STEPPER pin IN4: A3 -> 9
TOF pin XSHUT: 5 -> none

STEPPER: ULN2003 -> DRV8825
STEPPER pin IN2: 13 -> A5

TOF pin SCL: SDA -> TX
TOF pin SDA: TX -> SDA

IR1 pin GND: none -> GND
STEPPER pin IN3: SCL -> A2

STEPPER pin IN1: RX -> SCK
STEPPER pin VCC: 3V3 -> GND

==

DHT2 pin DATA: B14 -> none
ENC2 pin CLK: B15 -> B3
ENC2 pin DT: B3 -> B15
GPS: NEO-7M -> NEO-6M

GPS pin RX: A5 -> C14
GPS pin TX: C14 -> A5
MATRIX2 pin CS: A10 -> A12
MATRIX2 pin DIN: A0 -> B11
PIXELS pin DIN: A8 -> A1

* * *

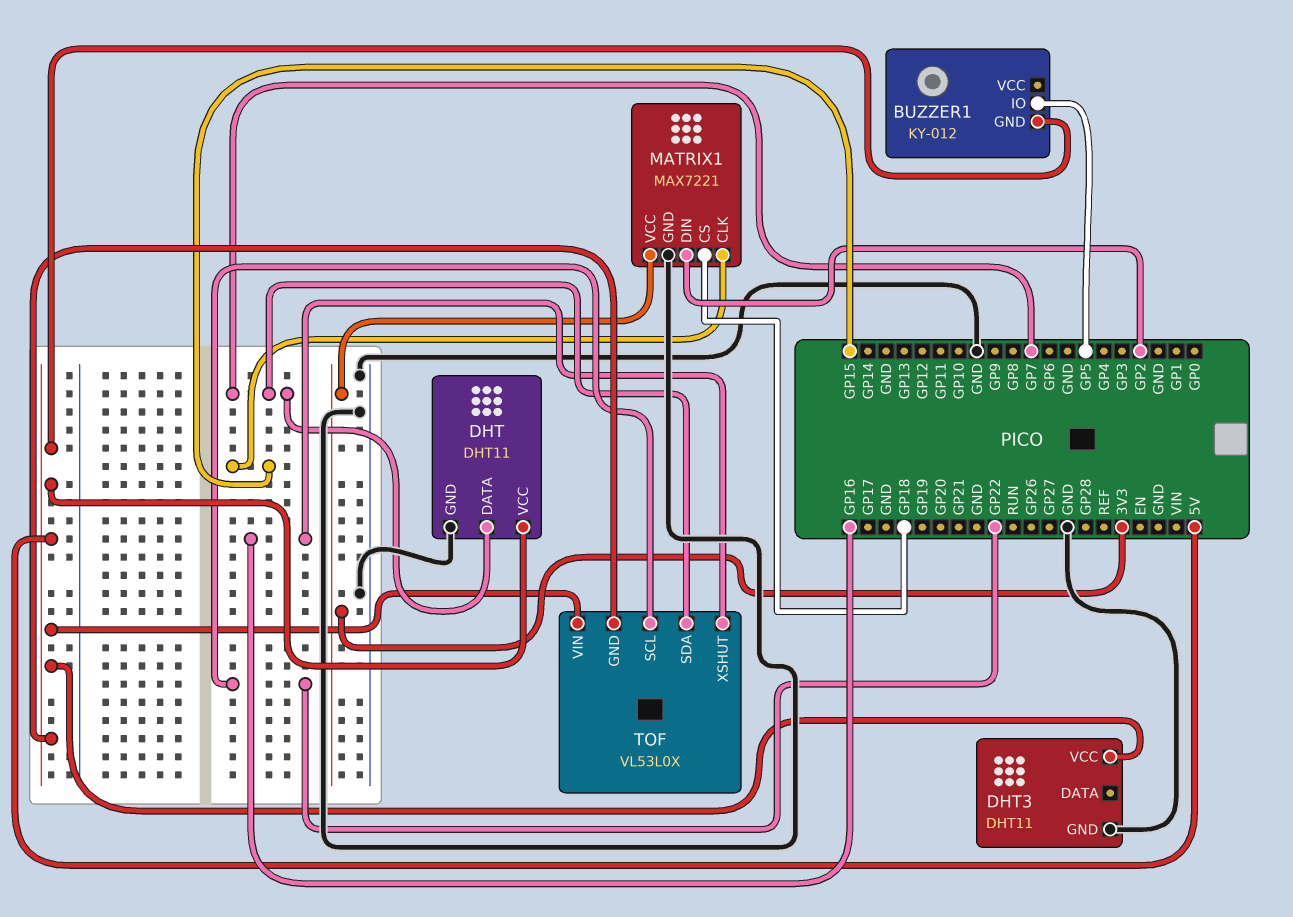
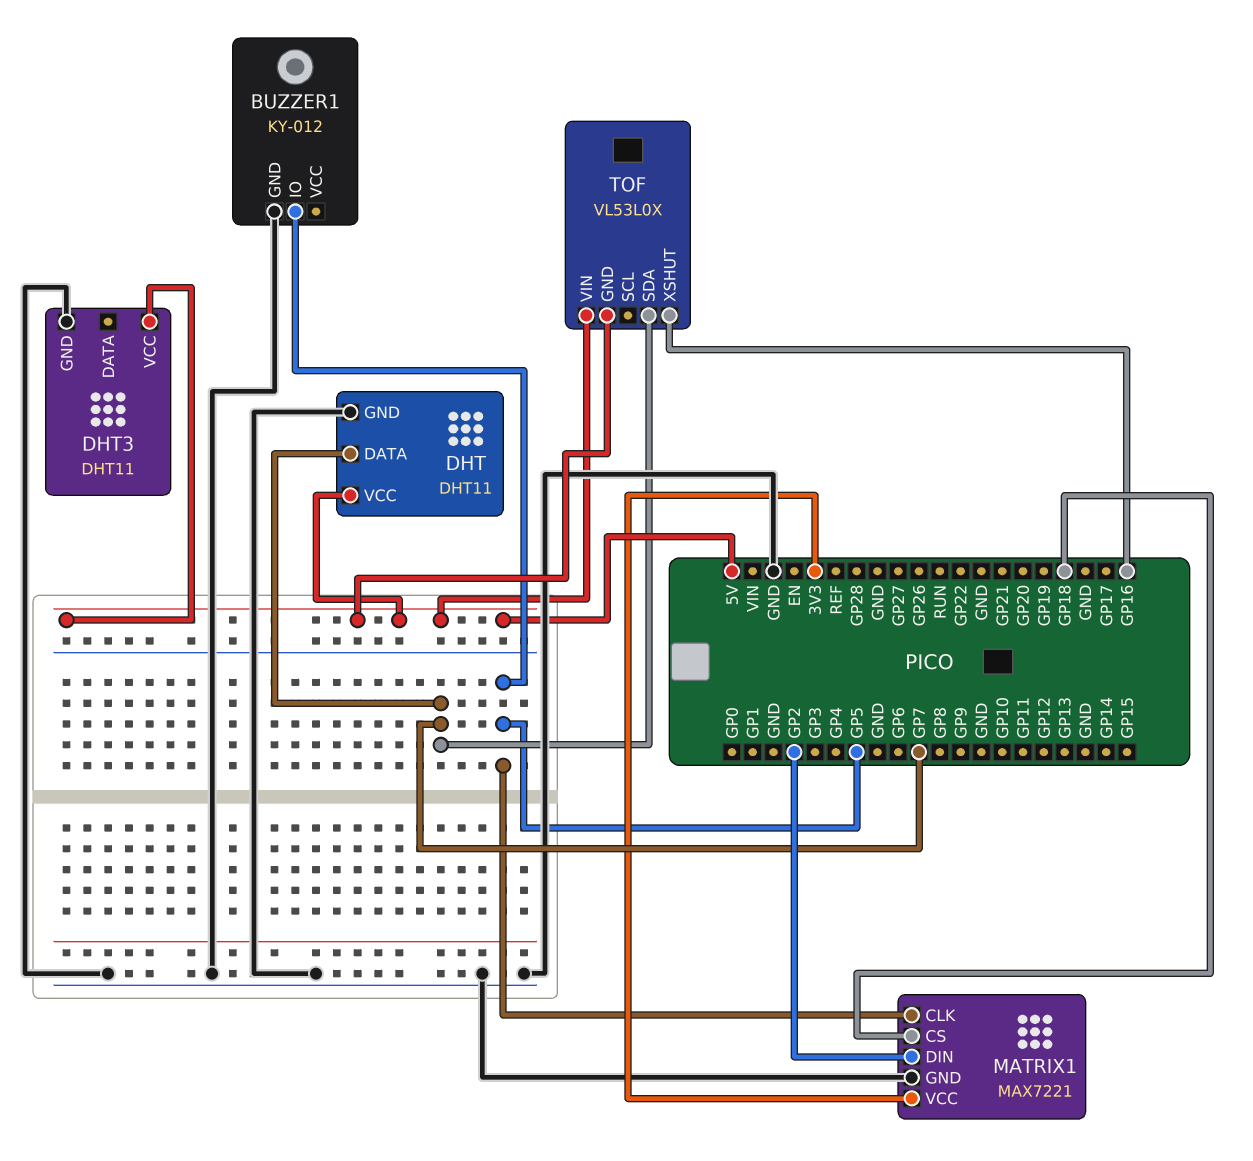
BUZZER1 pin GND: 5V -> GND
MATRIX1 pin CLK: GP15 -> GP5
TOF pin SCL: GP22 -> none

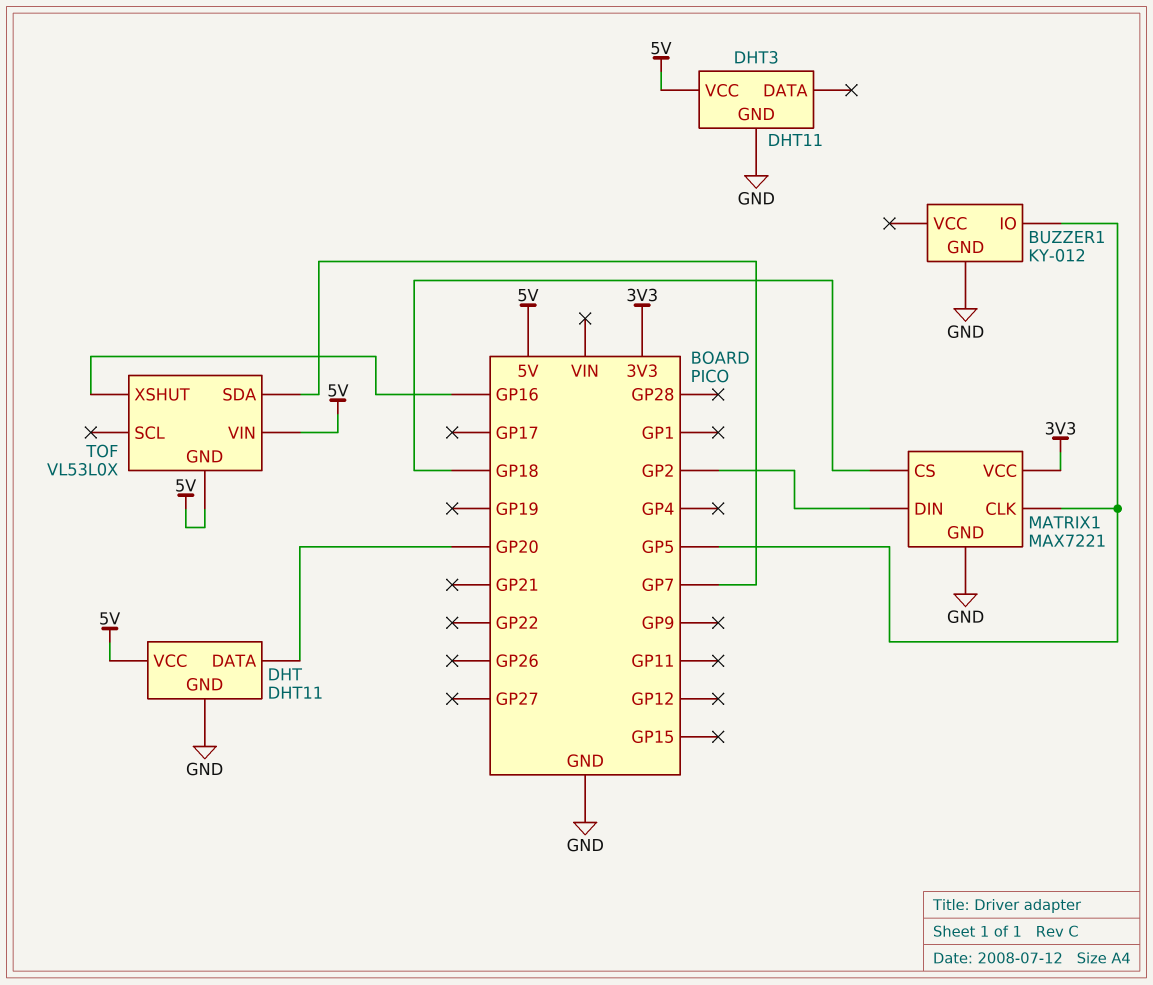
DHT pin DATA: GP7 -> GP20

§ **What this task involves**
Across the whole listing, show each line where the word "none" occurs.

§ **Solution below**
TOF pin XSHUT: 5 -> none
IR1 pin GND: none -> GND
DHT2 pin DATA: B14 -> none
TOF pin SCL: GP22 -> none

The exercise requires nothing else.